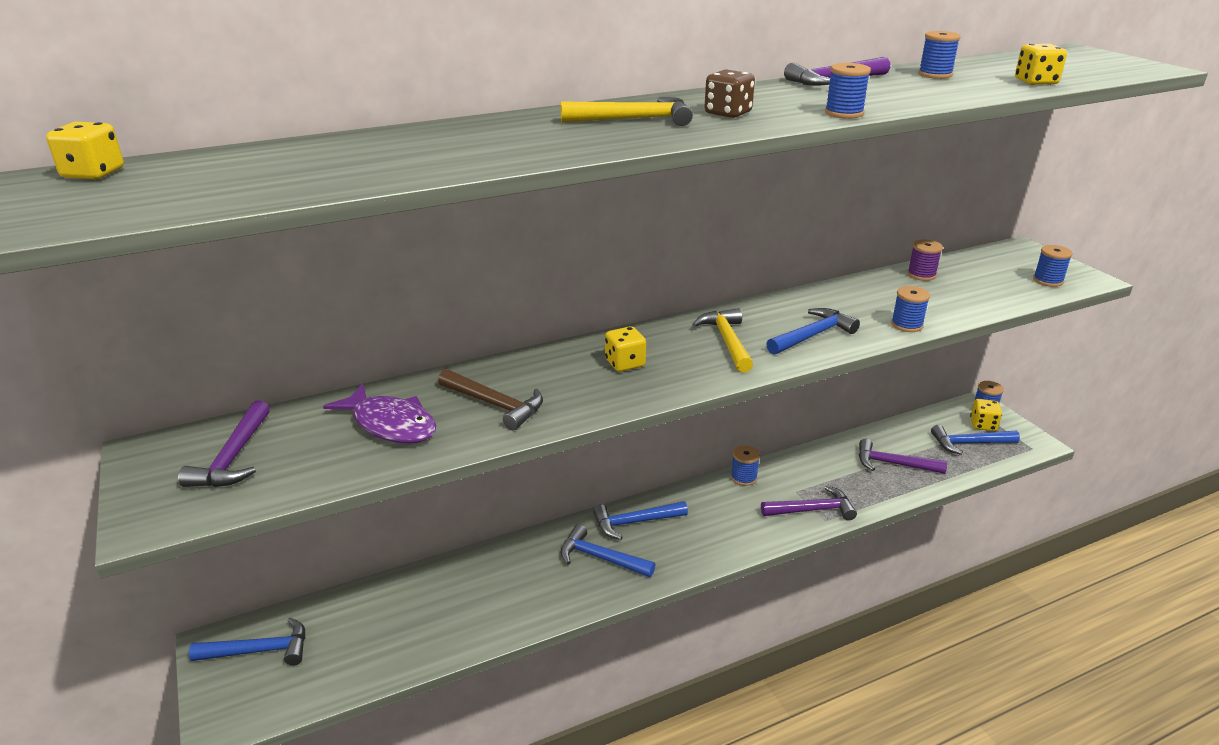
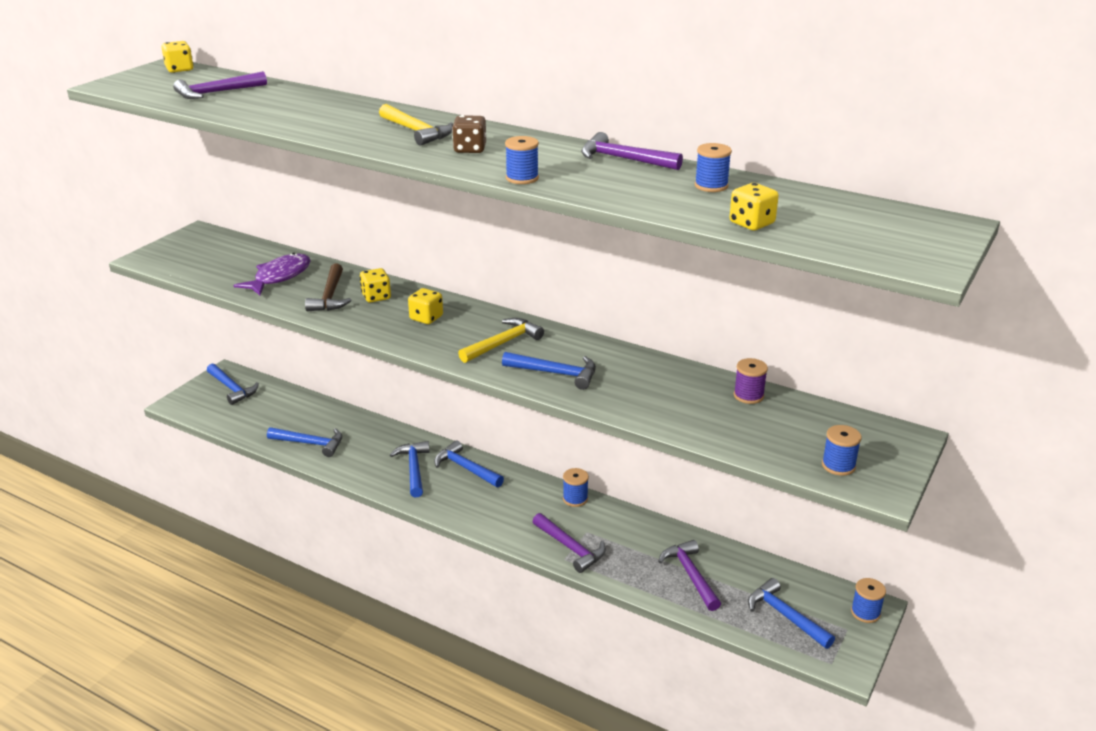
camera: 55 degrees right, 0 degrees up
purple hammer [178,400,270,487] -> purple hammer moved to [173,71,267,99]
purple fish [323,384,436,443] -> purple fish turned 150 degrees counterclockwise [233,253,311,295]
blue spool [891,286,930,332] -> none
yellow dice [970,399,1002,431] -> yellow dice moved to [360,268,391,302]
none -> blue hammer [267,427,342,457]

= THE PROBLEM =
With the line that contains "purple hammer [178,400,270,487]" as the start, output every line through the end of the entries exactly. Add no other lines.

= ANSWER BELOW =
purple hammer [178,400,270,487] -> purple hammer moved to [173,71,267,99]
purple fish [323,384,436,443] -> purple fish turned 150 degrees counterclockwise [233,253,311,295]
blue spool [891,286,930,332] -> none
yellow dice [970,399,1002,431] -> yellow dice moved to [360,268,391,302]
none -> blue hammer [267,427,342,457]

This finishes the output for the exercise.